[Data for the task Boundary: Start]

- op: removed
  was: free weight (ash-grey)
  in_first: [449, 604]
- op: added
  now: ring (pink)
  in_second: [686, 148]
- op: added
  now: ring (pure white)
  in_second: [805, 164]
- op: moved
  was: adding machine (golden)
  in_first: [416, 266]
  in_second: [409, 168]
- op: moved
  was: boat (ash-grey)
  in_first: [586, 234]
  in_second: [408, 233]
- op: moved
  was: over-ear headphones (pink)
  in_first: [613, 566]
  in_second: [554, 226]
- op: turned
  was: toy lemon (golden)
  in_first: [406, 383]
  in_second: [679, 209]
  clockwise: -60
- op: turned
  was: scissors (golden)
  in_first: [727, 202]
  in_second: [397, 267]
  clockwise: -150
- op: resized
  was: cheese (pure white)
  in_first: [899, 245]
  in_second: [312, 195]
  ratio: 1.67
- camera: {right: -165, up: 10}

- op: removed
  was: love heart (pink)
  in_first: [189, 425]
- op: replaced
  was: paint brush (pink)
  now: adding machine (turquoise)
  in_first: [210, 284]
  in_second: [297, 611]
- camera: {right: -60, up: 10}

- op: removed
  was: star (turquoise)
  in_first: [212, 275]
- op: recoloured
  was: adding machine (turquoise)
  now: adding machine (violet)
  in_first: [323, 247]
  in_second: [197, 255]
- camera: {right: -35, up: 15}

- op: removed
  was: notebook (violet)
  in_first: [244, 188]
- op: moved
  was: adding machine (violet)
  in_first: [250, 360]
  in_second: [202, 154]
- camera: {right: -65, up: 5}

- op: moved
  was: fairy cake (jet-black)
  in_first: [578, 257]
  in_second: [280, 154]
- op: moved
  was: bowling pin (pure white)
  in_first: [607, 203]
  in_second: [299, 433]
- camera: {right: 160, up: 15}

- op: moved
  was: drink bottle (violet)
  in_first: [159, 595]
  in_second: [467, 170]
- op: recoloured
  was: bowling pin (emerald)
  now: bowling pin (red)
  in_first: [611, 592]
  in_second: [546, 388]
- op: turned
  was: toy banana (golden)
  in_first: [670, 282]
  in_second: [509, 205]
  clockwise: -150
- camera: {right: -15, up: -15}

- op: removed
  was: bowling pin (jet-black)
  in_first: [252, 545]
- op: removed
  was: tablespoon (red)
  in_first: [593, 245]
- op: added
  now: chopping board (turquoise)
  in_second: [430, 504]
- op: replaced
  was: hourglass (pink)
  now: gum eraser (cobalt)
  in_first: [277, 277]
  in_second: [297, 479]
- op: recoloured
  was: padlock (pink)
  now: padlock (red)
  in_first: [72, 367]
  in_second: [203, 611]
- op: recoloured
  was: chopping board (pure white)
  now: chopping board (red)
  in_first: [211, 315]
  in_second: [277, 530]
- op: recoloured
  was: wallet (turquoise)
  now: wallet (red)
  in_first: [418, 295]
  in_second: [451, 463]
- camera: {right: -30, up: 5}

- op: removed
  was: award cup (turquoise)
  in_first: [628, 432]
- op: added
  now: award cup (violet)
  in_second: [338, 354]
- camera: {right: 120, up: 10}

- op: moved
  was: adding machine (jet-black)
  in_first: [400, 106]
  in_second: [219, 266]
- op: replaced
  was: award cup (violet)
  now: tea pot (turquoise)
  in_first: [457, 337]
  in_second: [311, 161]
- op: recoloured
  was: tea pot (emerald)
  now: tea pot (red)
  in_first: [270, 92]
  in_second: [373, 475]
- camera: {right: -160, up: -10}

[Data for the task Boundary: End]

> [Task]:
What belongs in the answer is each line of the data that has the word "grey".

> [Answer space]:
  was: free weight (ash-grey)
  was: boat (ash-grey)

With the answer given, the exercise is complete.